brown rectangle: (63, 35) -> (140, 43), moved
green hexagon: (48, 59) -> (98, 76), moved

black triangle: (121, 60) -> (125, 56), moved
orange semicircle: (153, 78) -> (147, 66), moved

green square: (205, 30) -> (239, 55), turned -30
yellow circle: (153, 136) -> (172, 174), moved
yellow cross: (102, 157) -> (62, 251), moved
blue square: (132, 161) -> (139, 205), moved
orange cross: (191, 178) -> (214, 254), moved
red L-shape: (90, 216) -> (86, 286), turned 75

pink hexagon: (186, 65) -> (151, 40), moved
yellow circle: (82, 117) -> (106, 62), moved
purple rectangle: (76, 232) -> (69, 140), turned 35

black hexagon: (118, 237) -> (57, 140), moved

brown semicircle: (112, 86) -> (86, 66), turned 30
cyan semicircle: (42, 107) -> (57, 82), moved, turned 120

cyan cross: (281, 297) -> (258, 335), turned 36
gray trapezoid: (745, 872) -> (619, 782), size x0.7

---+---

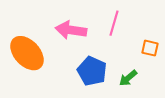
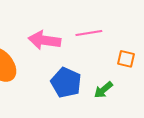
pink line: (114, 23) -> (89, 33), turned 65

---+---

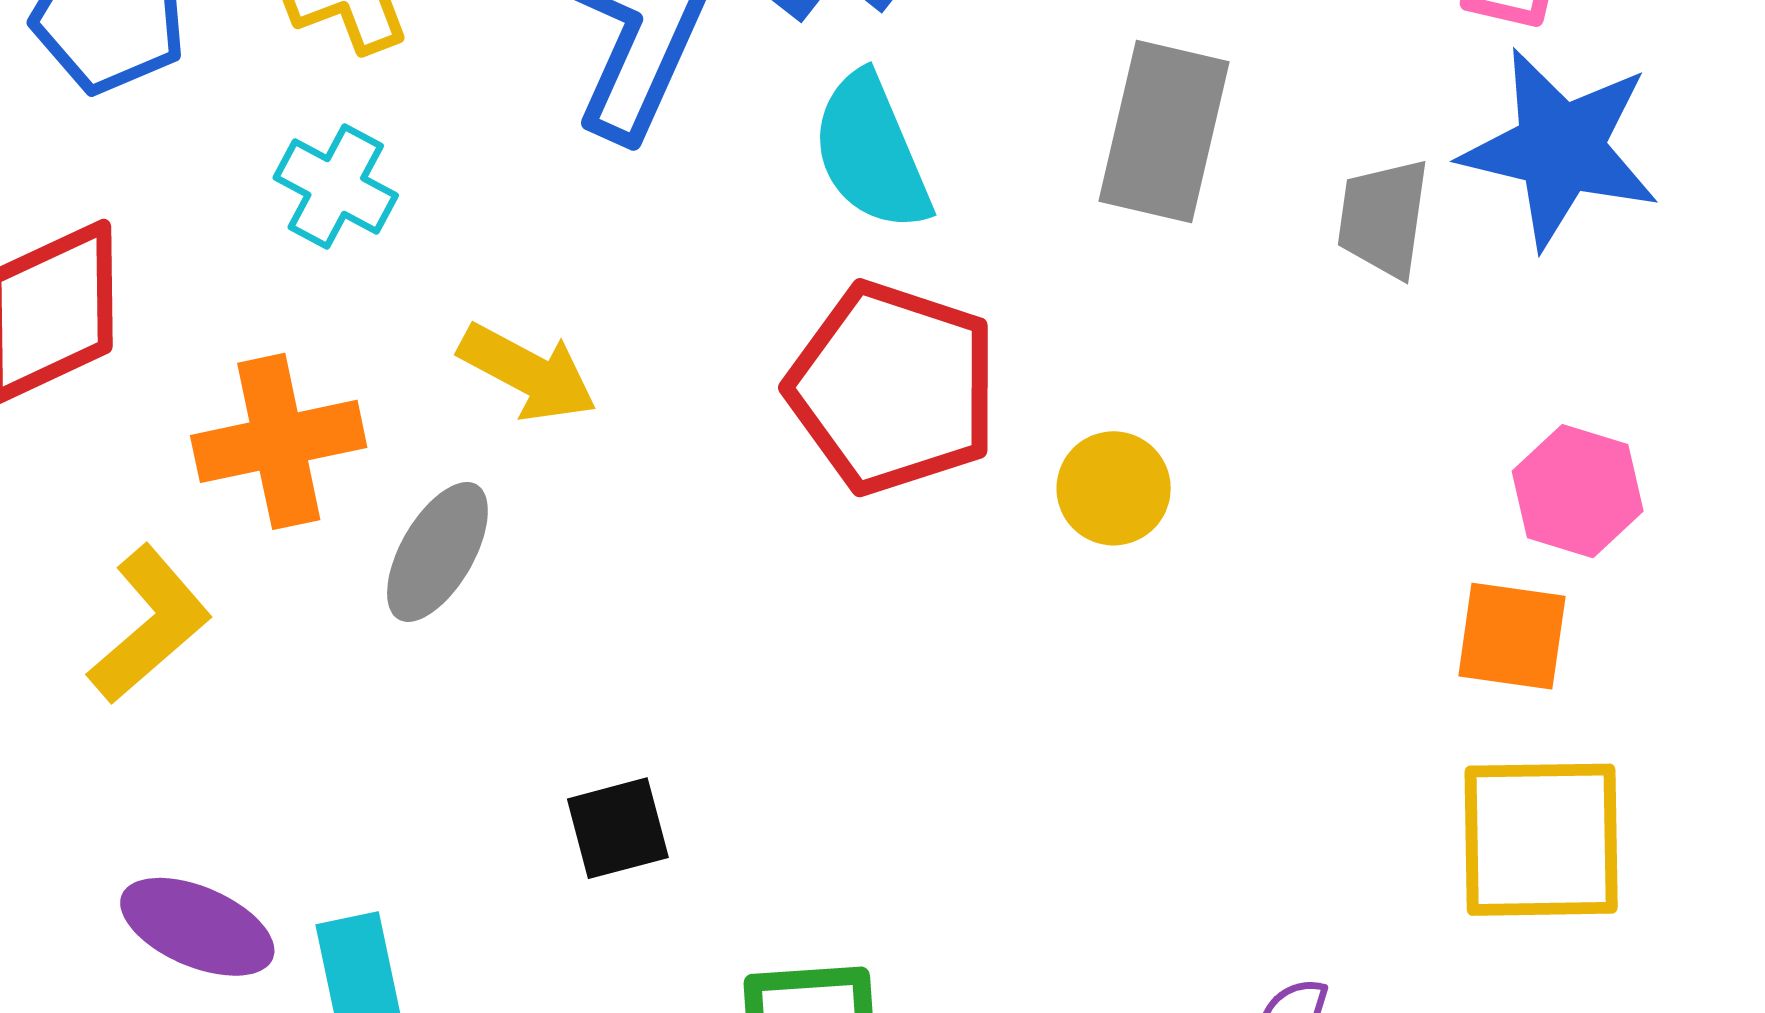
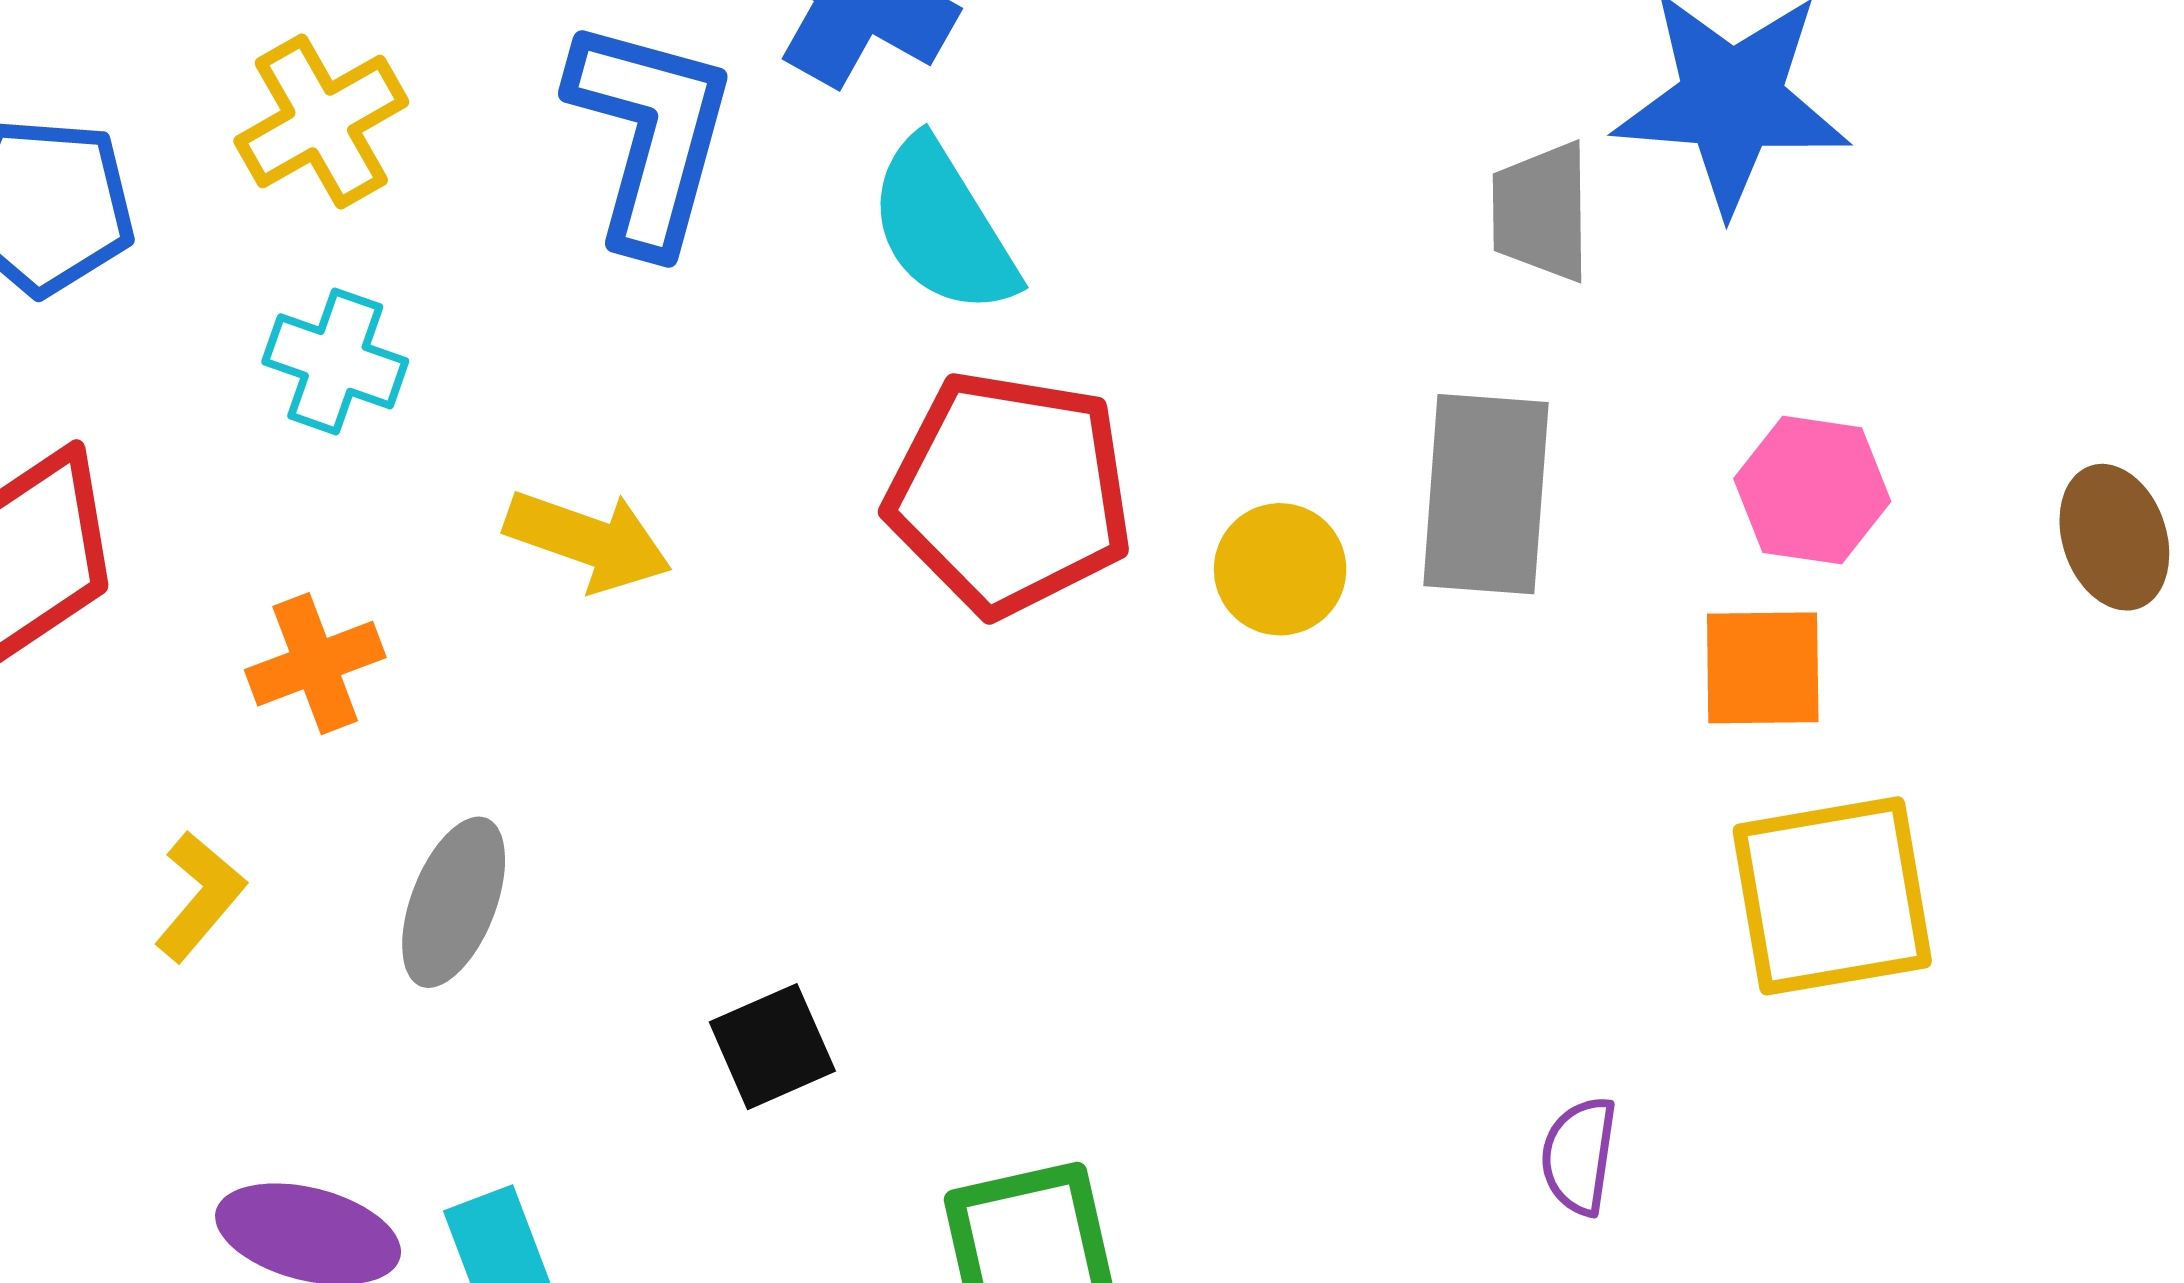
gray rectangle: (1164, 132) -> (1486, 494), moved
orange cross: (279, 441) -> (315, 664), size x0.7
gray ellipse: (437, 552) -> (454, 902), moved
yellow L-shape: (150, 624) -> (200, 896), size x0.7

---+---

- _ACTIVITY_: Counting only lines that contain the string "cross", how many are there in the data above? Give the number alone.

- _EXPECTED OUTPUT_: 4